■ Goal of the exercise:
Render everything from the start of the lines down through the line containing "e'''8[ e'''8) d'''8" as a JSON list of strings, one string per line, with blank lines omitted. Leave the picture out of the answer.
..............................
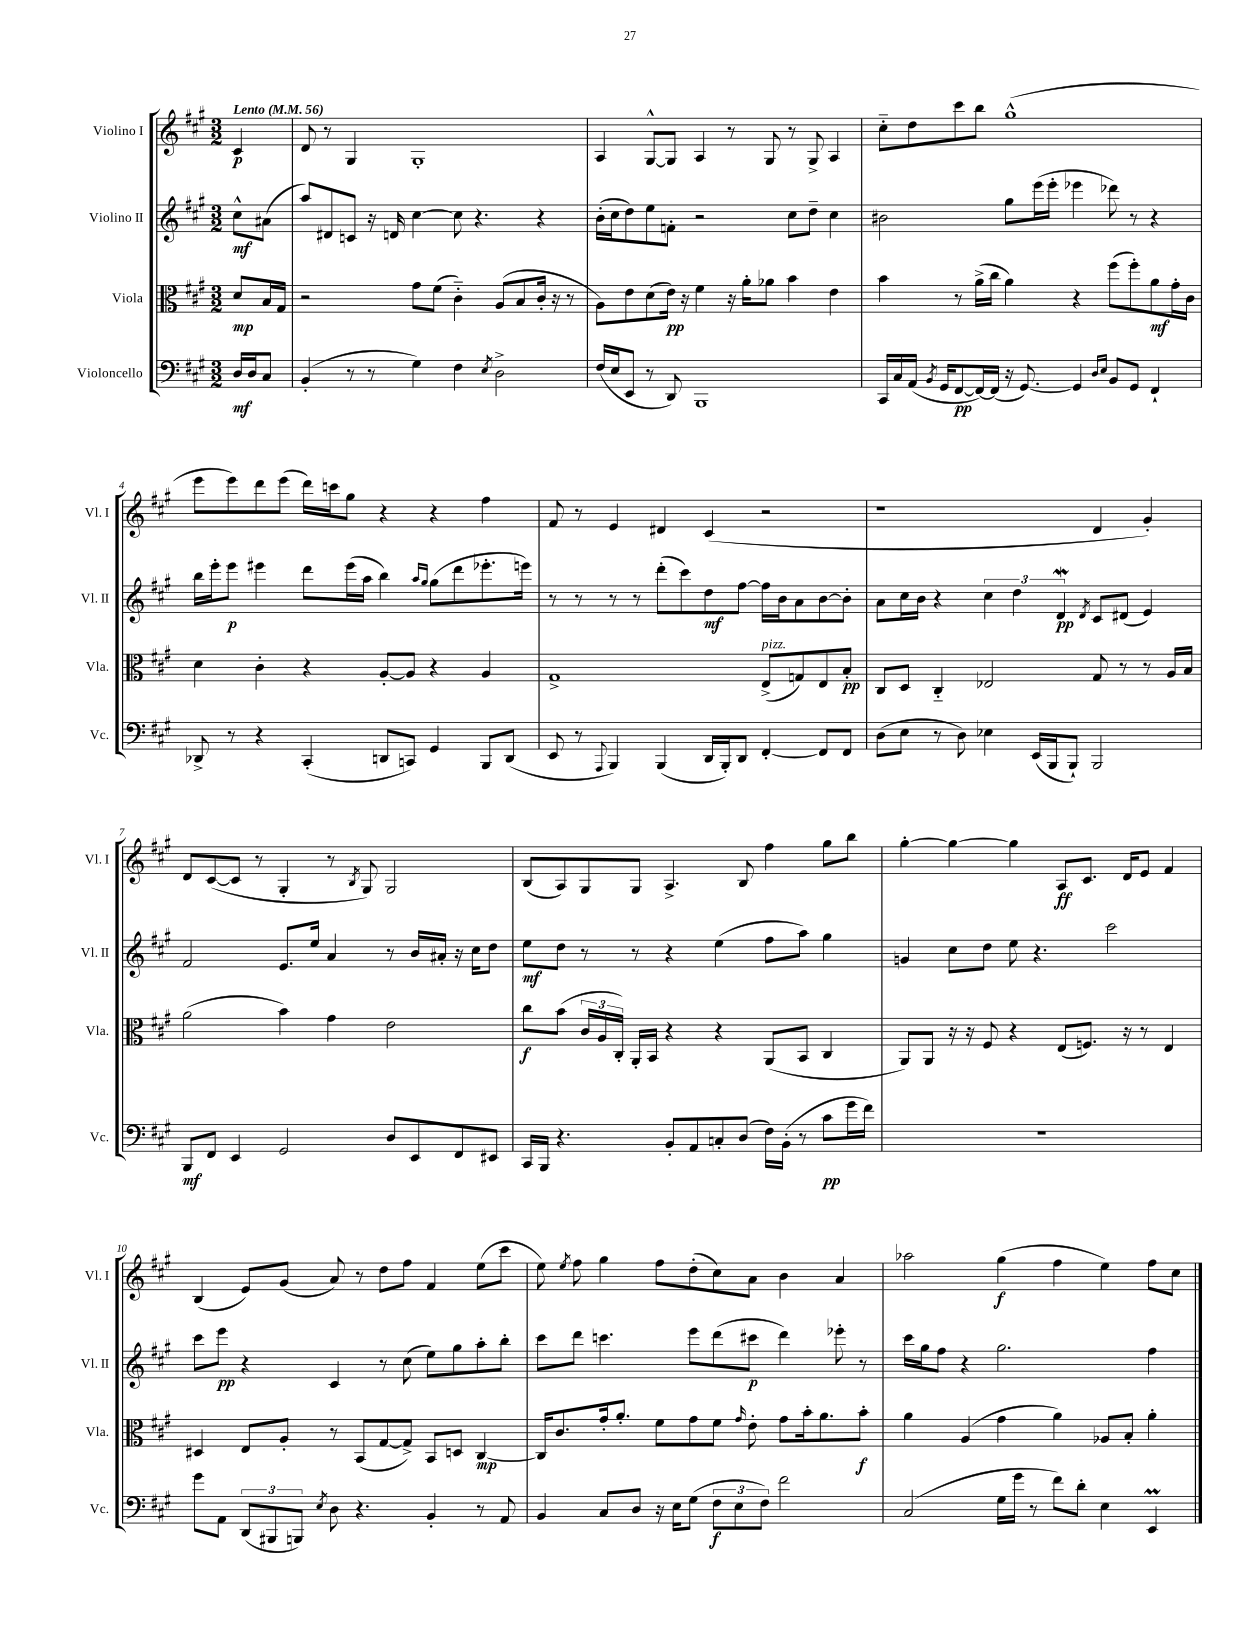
<<
\new StaffGroup <<
\new Staff = "s0" \with { instrumentName = "Violino I" shortInstrumentName = "Vl. I" } {
    \clef treble \key a \major \numericTimeSignature \time 3/2 \partial 4 \tempo "Lento" 4 = 56
    \autoBeamOff cis'4\p |
    d'8 r8 gis4 gis1-. |
    a4 gis8[~-^ gis8] a4 r8 gis8 r8 gis8-> a4 |
    cis''8[-_ d''8 cis'''8 b''8] gis''1-^( |
    e'''8[ e'''8) d'''8 e'''8]( d'''16[) c'''16 gis''8] r4 r4 fis''4 |
    fis'8 r8 e'4 dis'4 cis'4( r2 |
    r1 d'4 gis'4-.) |
    d'8[ cis'8~( cis'8] r8 gis4-. r8 \acciaccatura { b8 } gis8) gis2 |
    b8[( a8) gis8 gis8] a4.-> b8 fis''4 gis''8[ b''8] |
    gis''4~-. gis''4~ gis''4 a8[\ff cis'8.] d'16[ e'8] fis'4 |
    b4( e'8[) gis'8]( a'8) r8 d''8[ fis''8] fis'4 e''8[( cis'''8] |
    e''8) \acciaccatura { e''8 } fis''8 gis''4 fis''8[ d''8-.( cis''8) a'8] b'4 a'4 |
    aes''2 gis''4\f( fis''4 e''4) fis''8[ cis''8] \bar "|." |
}
\new Staff = "s1" \with { instrumentName = "Violino II" shortInstrumentName = "Vl. II" } {
    \clef treble \key a \major \numericTimeSignature \time 3/2 \partial 4
    \autoBeamOff cis''8[-^\mf ais'8]( |
    a''8[) dis'8 c'8] r16 d'16 cis''4~ cis''8 r4. r4 |
    b'16[-.( cis''16 d''8) e''8 f'8]-. r2 cis''8[ d''8]-- cis''4 |
    bis'2 gis''8[ e'''16( e'''16]-. ees'''4 des'''8) r8 r4 |
    b''16[ e'''16-. e'''8]\p eis'''4 d'''8[ eis'''16( a''16] b''4) \grace { a''16[ gis''16] } gis''8[( d'''8 ees'''8.-. e'''16]) |
    r8 r8 r8 r8 d'''8[-.( cis'''8) d''8\mf fis''8]~ fis''16[ b'16 a'8 b'8~ b'8]-. |
    a'8[ cis''16 b'16] r4 \tuplet 3/2 { cis''4 d''4 d'4\mordent\pp } \acciaccatura { d'8 } cis'8[ dis'8]( e'4) |
    fis'2 e'8.[ e''16] a'4 r8 b'16[ ais'16]-. r16 cis''16[ d''8] |
    e''8[\mf d''8] r8 r8 r4 e''4( fis''8[ a''8]) gis''4 |
    g'4 cis''8[ d''8] e''8 r4. cis'''2 |
    cis'''8[ e'''8]\pp r4 cis'4 r8 cis''8( e''8[) gis''8 a''8-. b''8]-. |
    cis'''8[ d'''8] c'''4. e'''8[ d'''8( cis'''8]\p d'''4) ees'''8-. r8 |
    cis'''16[ gis''16 fis''8] r4 gis''2. fis''4 \bar "|." |
}
\new Staff = "s2" \with { instrumentName = "Viola" shortInstrumentName = "Vla." } {
    \clef alto \key a \major \numericTimeSignature \time 3/2 \partial 4
    \autoBeamOff d'8[\mp b16 gis16] |
    r2 gis'8[ fis'8]( cis'4-_) a8[( b8 cis'16]-. r16 r8 |
    a8[) e'8 d'8( e'16]\pp) r16 fis'4 r16 a'16[-. aes'8] b'4 e'4 |
    b'4 r8 a'16[->( cis''16] a'4) r4 fis''8[( fis''8-.) a'8\mf gis'16-. cis'16] |
    d'4 cis'4-. r4 a8[~-. a8] r4 a4 |
    gis1-> e8[->^\markup { \italic "pizz." }( g8) e8 b8]-.\pp |
    cis8[ d8] cis4-_ ees2 gis8 r8 r8 a16[ b16] |
    a'2( b'4) gis'4 e'2 |
    cis''8[\f b'8]( \tuplet 3/2 { cis'16[ a16 cis16]-.) } a,16[-. b,16] r4 r4 a,8[( b,8] cis4 |
    a,8[) a,8] r16 r16 fis8 r4 e8[( f8.]) r16 r8 e4 |
    dis4 e8[ a8]-. r8 b,8[( gis8~ gis8]->) b,8[ d8] cis4~\mp |
    cis16[ cis'8. gis'16-. a'8.]-. fis'8[ gis'8 fis'8] \grace { gis'16 } e'8-. gis'8[ b'16-. a'8. b'8]-.\f |
    a'4 a4( gis'4 a'4) aes8[ b8]-. a'4-. \bar "|." |
}
\new Staff = "s3" \with { instrumentName = "Violoncello" shortInstrumentName = "Vc." } {
    \clef bass \key a \major \numericTimeSignature \time 3/2 \partial 4
    \autoBeamOff d16[\mf d16 cis8] |
    b,4-.( r8 r8 gis4) fis4 \acciaccatura { e8 } d2-> |
    fis16[( e16 e,8] r8 d,8) b,,1 |
    cis,16[ cis16 a,16]( \acciaccatura { b,8 } gis,16[ fis,8~\pp fis,16~) fis,16]( r16 gis,8.~) gis,4 \grace { d16[ e16] } b,8[ gis,8] fis,4-! |
    des,8-> r8 r4 cis,4-.( d,8[ c,8]) gis,4 b,,8[ d,8]( |
    e,8 r8 \appoggiatura { a,,8 } b,,4) b,,4( d,16[ b,,16-.) d,8] fis,4~-. fis,8[ fis,8] |
    d8[( e8] r8 d8) ees4 e,16[( b,,16 b,,8]-!) b,,2 |
    b,,8[\mf fis,8] e,4 gis,2 d8[ e,8 fis,8 eis,8] |
    cis,16[ b,,16] r4. b,8[-. a,8 c8-. d8]( fis16[) b,16]-.( r8 cis'8[\pp gis'16 fis'16]) |
    R1. |
    gis'8[ a,8] \tuplet 3/2 { d,8[( bis,,8 b,,8]) } \acciaccatura { e8 } d8 r4. b,4-. r8 a,8 |
    b,4 cis8[ d8] r16 e16[ gis8]( \tuplet 3/2 { fis8[\f e8 fis8]) } fis'2 |
    cis2( gis16[ gis'16] r8 fis'8[) d'8]-. e4 e,4\prall \bar "|." |
}
>>
>>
..............................
■ Solution:
[
  "<<",
  "\\new StaffGroup <<",
  "\\new Staff = \"s0\" \\with { instrumentName = \"Violino I\" shortInstrumentName = \"Vl. I\" } {",
  "    \\clef treble \\key a \\major \\numericTimeSignature \\time 3/2 \\partial 4 \\tempo \"Lento\" 4 = 56",
  "    \\autoBeamOff cis'4\\p |",
  "    d'8 r8 gis4 gis1-. |",
  "    a4 gis8[~-^ gis8] a4 r8 gis8 r8 gis8-> a4 |",
  "    cis''8[-_ d''8 cis'''8 b''8] gis''1-^( |",
  "    e'''8[ e'''8) d'''8 e'''8]( d'''16[) c'''16 gis''8] r4 r4 fis''4 |"
]